_Task:_ Check each line of the data below for the word "rosa", then extract the ones that have it.

_Supplied material:_

>>>>>

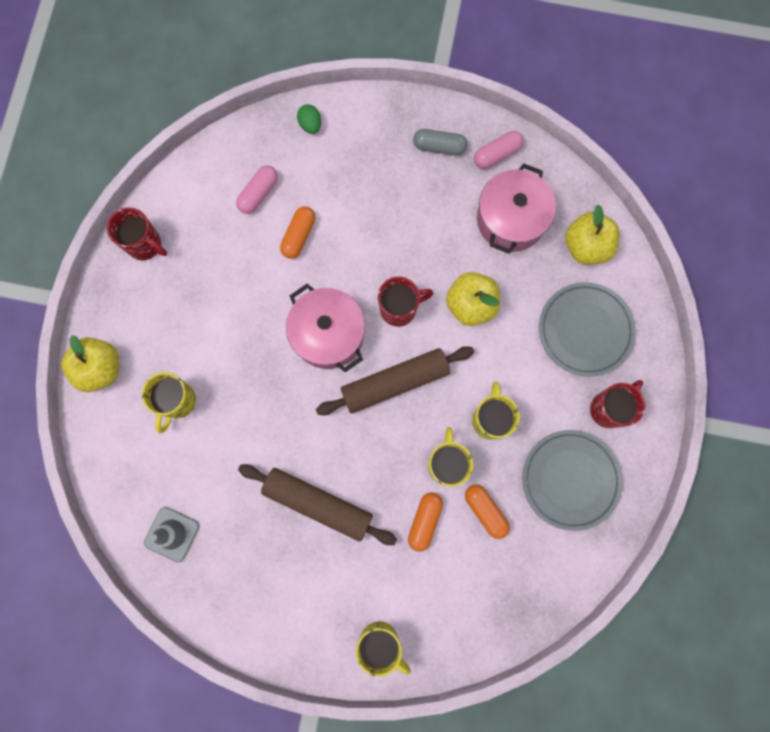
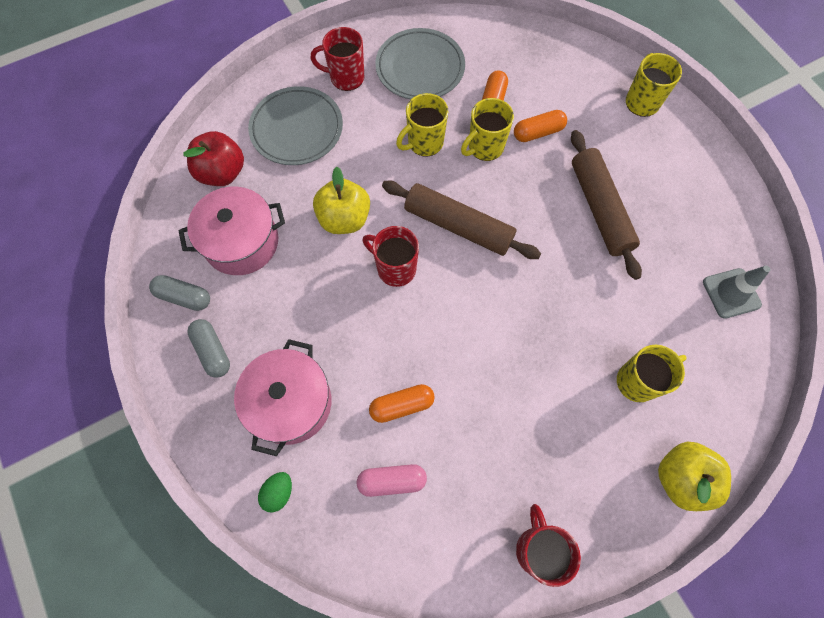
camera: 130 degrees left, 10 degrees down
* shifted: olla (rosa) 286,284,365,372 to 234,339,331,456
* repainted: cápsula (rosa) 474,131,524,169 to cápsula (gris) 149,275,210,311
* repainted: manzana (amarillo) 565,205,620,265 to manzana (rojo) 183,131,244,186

<<<<<

_Reply:_
* shifted: olla (rosa) 286,284,365,372 to 234,339,331,456
* repainted: cápsula (rosa) 474,131,524,169 to cápsula (gris) 149,275,210,311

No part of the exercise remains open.